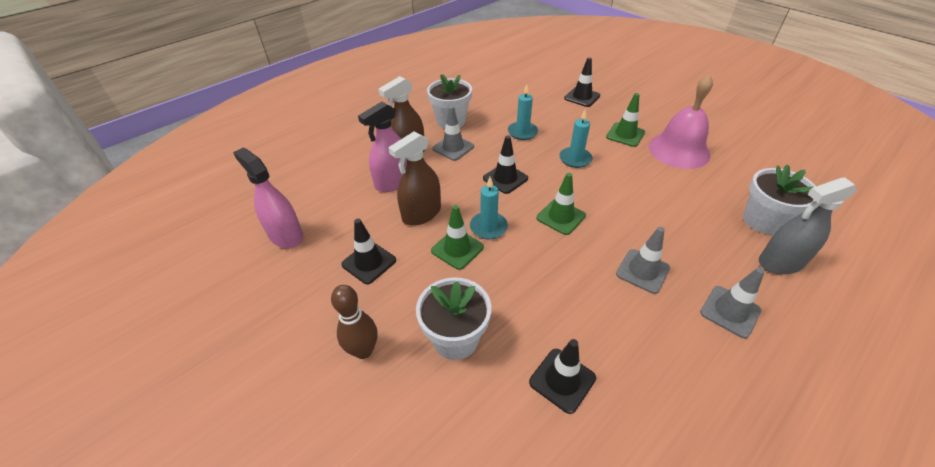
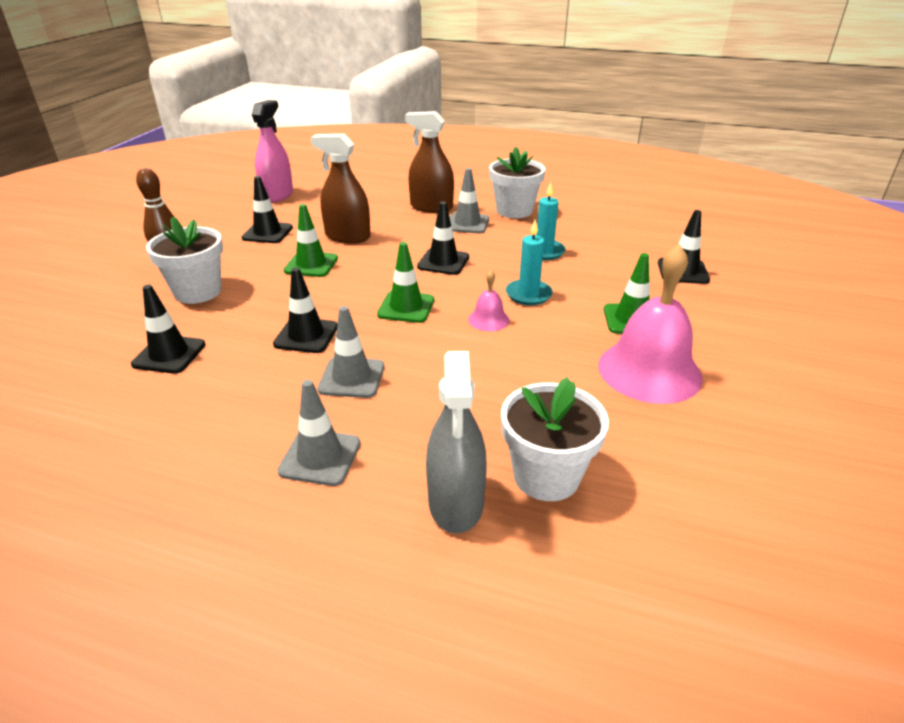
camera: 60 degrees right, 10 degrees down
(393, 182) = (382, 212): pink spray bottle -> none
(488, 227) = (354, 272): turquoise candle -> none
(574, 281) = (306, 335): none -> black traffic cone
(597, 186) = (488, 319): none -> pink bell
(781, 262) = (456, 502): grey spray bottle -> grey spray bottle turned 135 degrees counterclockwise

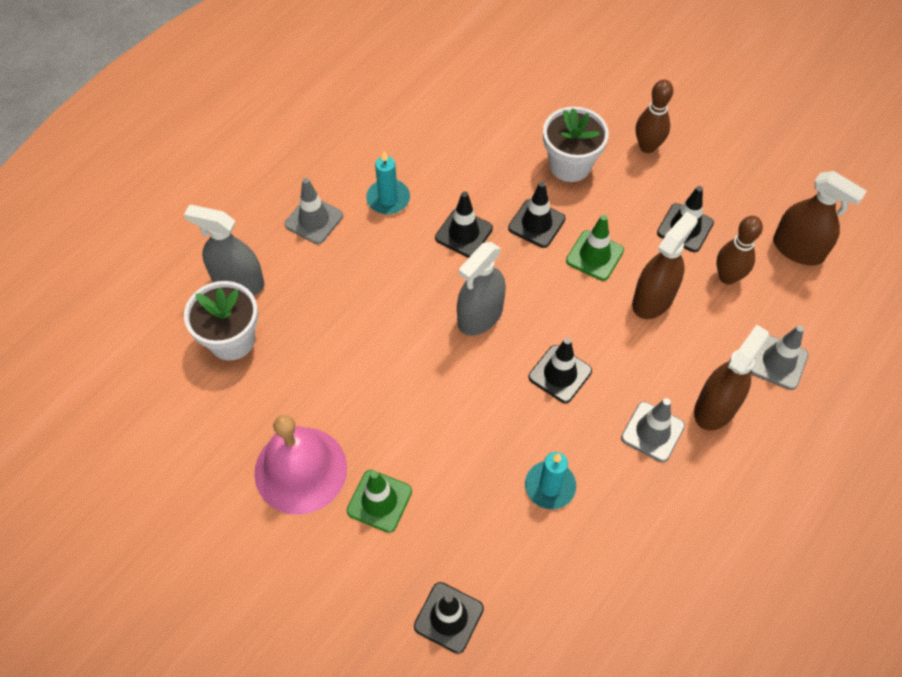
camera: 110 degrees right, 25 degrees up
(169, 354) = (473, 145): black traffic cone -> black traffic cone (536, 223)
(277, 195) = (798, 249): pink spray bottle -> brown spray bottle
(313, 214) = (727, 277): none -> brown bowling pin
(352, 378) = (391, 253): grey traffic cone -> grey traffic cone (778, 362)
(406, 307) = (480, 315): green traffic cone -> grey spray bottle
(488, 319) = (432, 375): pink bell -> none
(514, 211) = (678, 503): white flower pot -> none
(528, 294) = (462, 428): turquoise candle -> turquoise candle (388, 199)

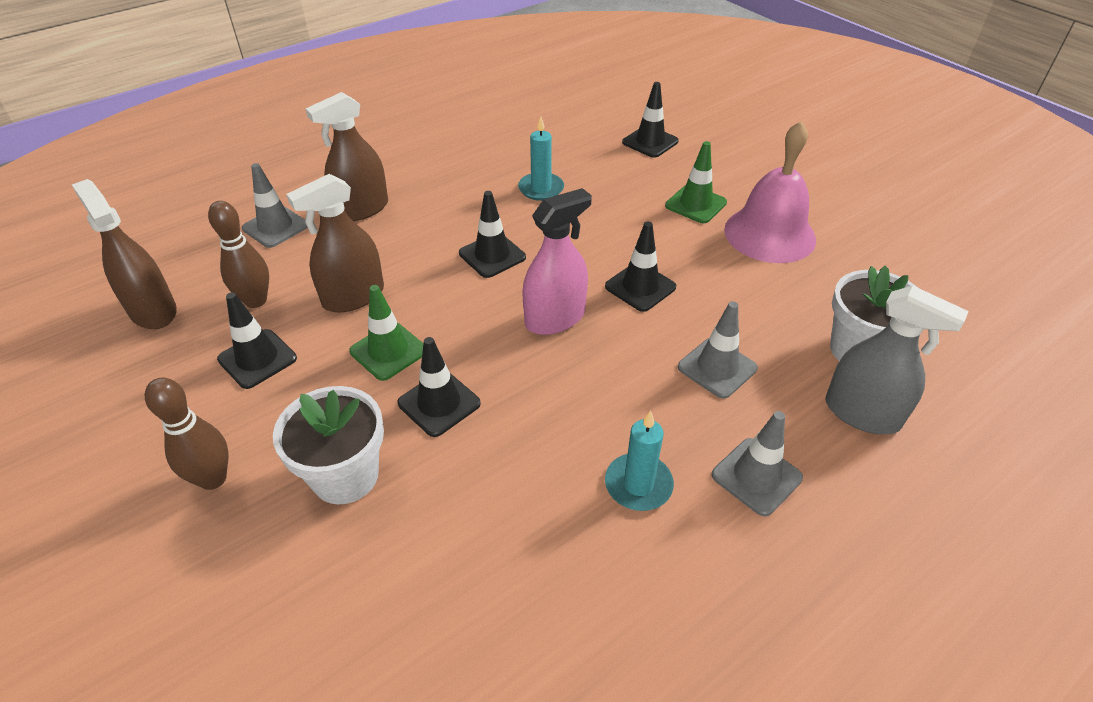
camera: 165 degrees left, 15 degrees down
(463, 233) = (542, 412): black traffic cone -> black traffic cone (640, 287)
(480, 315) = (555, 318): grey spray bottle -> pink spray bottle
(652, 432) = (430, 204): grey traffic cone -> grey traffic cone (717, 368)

---+---

What the exercise asks | Give back exactly the lines from the first line of the data through the line with "(597, 186) = (488, 319): none -> pink bell", pictures excluded.

Written response |
camera: 60 degrees right, 10 degrees down
(393, 182) = (382, 212): pink spray bottle -> none
(488, 227) = (354, 272): turquoise candle -> none
(574, 281) = (306, 335): none -> black traffic cone
(597, 186) = (488, 319): none -> pink bell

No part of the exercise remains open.